= PROVIDED DATA =
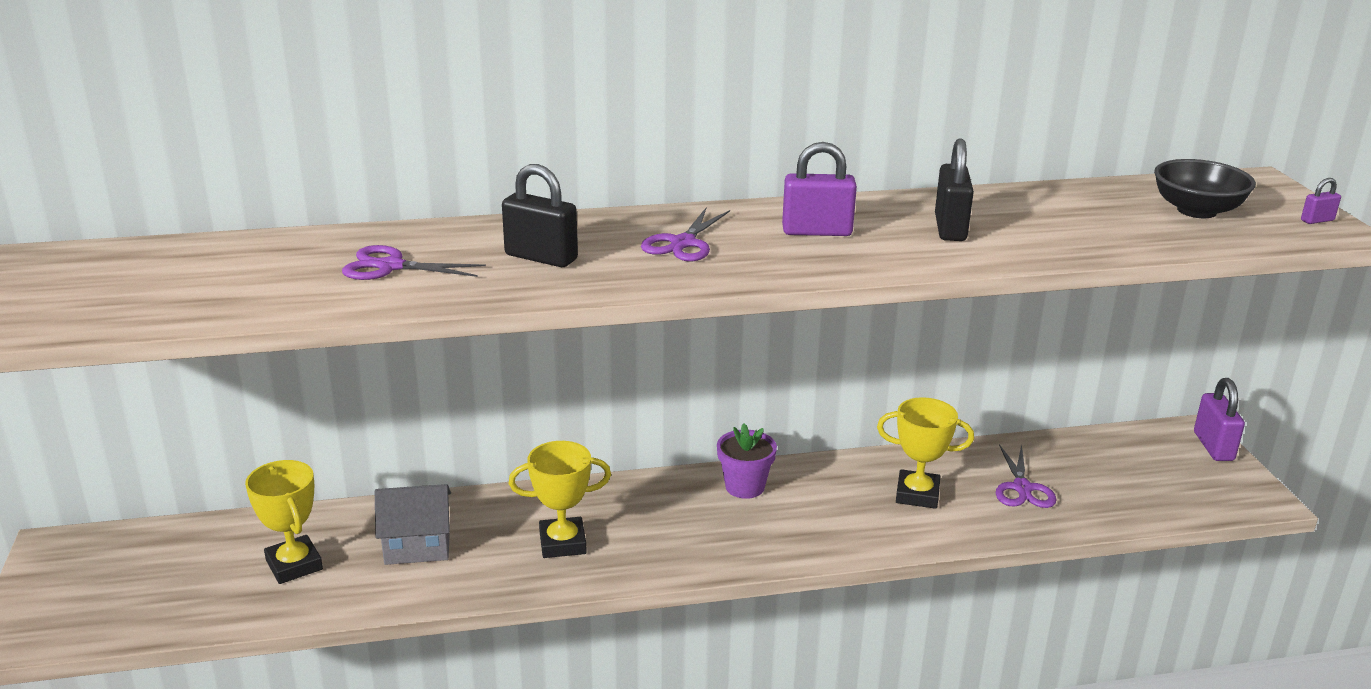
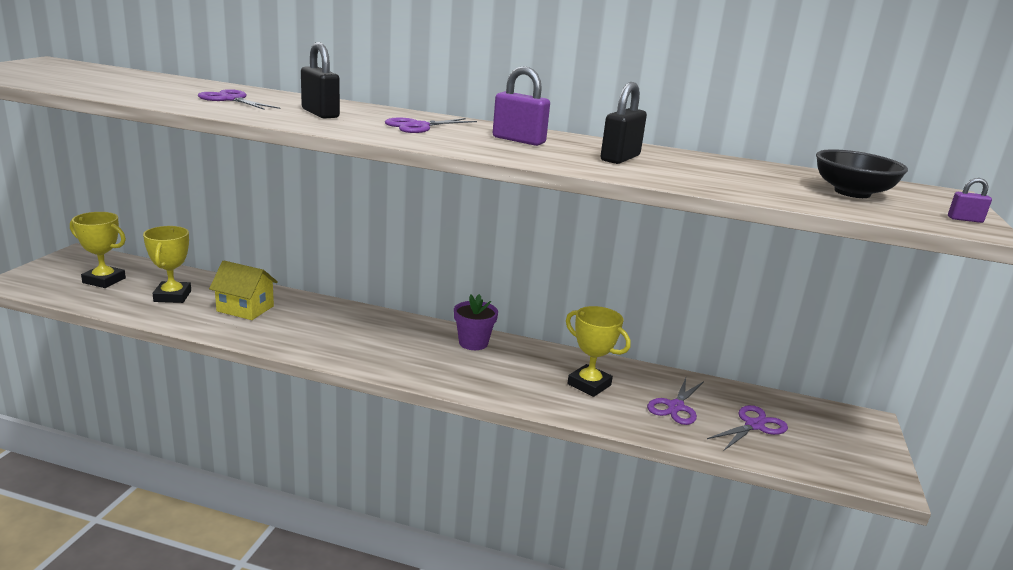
camera: 25 degrees right, 5 degrees down
(417, 545) = (245, 308): grey house -> yellow house
(562, 543) = (325, 333): yellow trophy -> yellow trophy (104, 280)
(1108, 481) = (754, 425): none -> purple scissors
(1213, 446) = (875, 434): purple padlock -> none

= WHAT YOU ARE ASKED TO DO =
In the entries above, tally the lines that include the string "purple". Give the figure only.

= ANSWER =
2